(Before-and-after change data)
>>
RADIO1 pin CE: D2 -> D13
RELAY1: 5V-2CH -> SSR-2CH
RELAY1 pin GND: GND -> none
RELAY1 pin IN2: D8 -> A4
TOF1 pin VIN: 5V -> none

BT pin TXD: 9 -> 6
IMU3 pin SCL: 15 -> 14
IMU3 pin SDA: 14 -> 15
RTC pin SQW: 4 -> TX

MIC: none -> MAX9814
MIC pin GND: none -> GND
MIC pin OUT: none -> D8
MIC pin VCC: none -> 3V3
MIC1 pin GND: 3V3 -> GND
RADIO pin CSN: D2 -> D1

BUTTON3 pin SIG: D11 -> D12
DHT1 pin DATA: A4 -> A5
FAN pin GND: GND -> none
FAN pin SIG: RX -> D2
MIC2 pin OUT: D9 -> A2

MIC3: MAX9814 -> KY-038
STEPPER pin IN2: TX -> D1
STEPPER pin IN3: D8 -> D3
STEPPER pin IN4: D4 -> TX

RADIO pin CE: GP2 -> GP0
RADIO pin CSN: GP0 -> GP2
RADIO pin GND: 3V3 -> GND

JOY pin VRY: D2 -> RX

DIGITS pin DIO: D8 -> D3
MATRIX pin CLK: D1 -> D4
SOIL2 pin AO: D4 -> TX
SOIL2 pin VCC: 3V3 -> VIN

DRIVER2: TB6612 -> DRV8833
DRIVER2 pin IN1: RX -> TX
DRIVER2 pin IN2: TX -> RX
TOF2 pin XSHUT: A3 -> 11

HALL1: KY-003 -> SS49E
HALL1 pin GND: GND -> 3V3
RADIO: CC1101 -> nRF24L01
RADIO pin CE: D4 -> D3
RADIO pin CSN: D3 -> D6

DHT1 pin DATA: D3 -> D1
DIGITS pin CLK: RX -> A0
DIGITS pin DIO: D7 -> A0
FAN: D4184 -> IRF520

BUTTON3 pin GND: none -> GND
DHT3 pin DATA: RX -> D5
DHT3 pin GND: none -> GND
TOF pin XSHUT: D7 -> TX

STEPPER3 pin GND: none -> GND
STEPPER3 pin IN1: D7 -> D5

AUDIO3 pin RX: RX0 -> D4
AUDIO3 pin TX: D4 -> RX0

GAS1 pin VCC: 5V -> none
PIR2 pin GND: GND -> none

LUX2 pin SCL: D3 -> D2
<<
Only the lines from the one holding "RELAY1 pin IN2: D8 -> A4" through the end of the records should appear in the answer, each repeated exactly.

* SOLUTION FOR THIS EXERCISE:
RELAY1 pin IN2: D8 -> A4
TOF1 pin VIN: 5V -> none

BT pin TXD: 9 -> 6
IMU3 pin SCL: 15 -> 14
IMU3 pin SDA: 14 -> 15
RTC pin SQW: 4 -> TX

MIC: none -> MAX9814
MIC pin GND: none -> GND
MIC pin OUT: none -> D8
MIC pin VCC: none -> 3V3
MIC1 pin GND: 3V3 -> GND
RADIO pin CSN: D2 -> D1

BUTTON3 pin SIG: D11 -> D12
DHT1 pin DATA: A4 -> A5
FAN pin GND: GND -> none
FAN pin SIG: RX -> D2
MIC2 pin OUT: D9 -> A2

MIC3: MAX9814 -> KY-038
STEPPER pin IN2: TX -> D1
STEPPER pin IN3: D8 -> D3
STEPPER pin IN4: D4 -> TX

RADIO pin CE: GP2 -> GP0
RADIO pin CSN: GP0 -> GP2
RADIO pin GND: 3V3 -> GND

JOY pin VRY: D2 -> RX

DIGITS pin DIO: D8 -> D3
MATRIX pin CLK: D1 -> D4
SOIL2 pin AO: D4 -> TX
SOIL2 pin VCC: 3V3 -> VIN

DRIVER2: TB6612 -> DRV8833
DRIVER2 pin IN1: RX -> TX
DRIVER2 pin IN2: TX -> RX
TOF2 pin XSHUT: A3 -> 11

HALL1: KY-003 -> SS49E
HALL1 pin GND: GND -> 3V3
RADIO: CC1101 -> nRF24L01
RADIO pin CE: D4 -> D3
RADIO pin CSN: D3 -> D6

DHT1 pin DATA: D3 -> D1
DIGITS pin CLK: RX -> A0
DIGITS pin DIO: D7 -> A0
FAN: D4184 -> IRF520

BUTTON3 pin GND: none -> GND
DHT3 pin DATA: RX -> D5
DHT3 pin GND: none -> GND
TOF pin XSHUT: D7 -> TX

STEPPER3 pin GND: none -> GND
STEPPER3 pin IN1: D7 -> D5

AUDIO3 pin RX: RX0 -> D4
AUDIO3 pin TX: D4 -> RX0

GAS1 pin VCC: 5V -> none
PIR2 pin GND: GND -> none

LUX2 pin SCL: D3 -> D2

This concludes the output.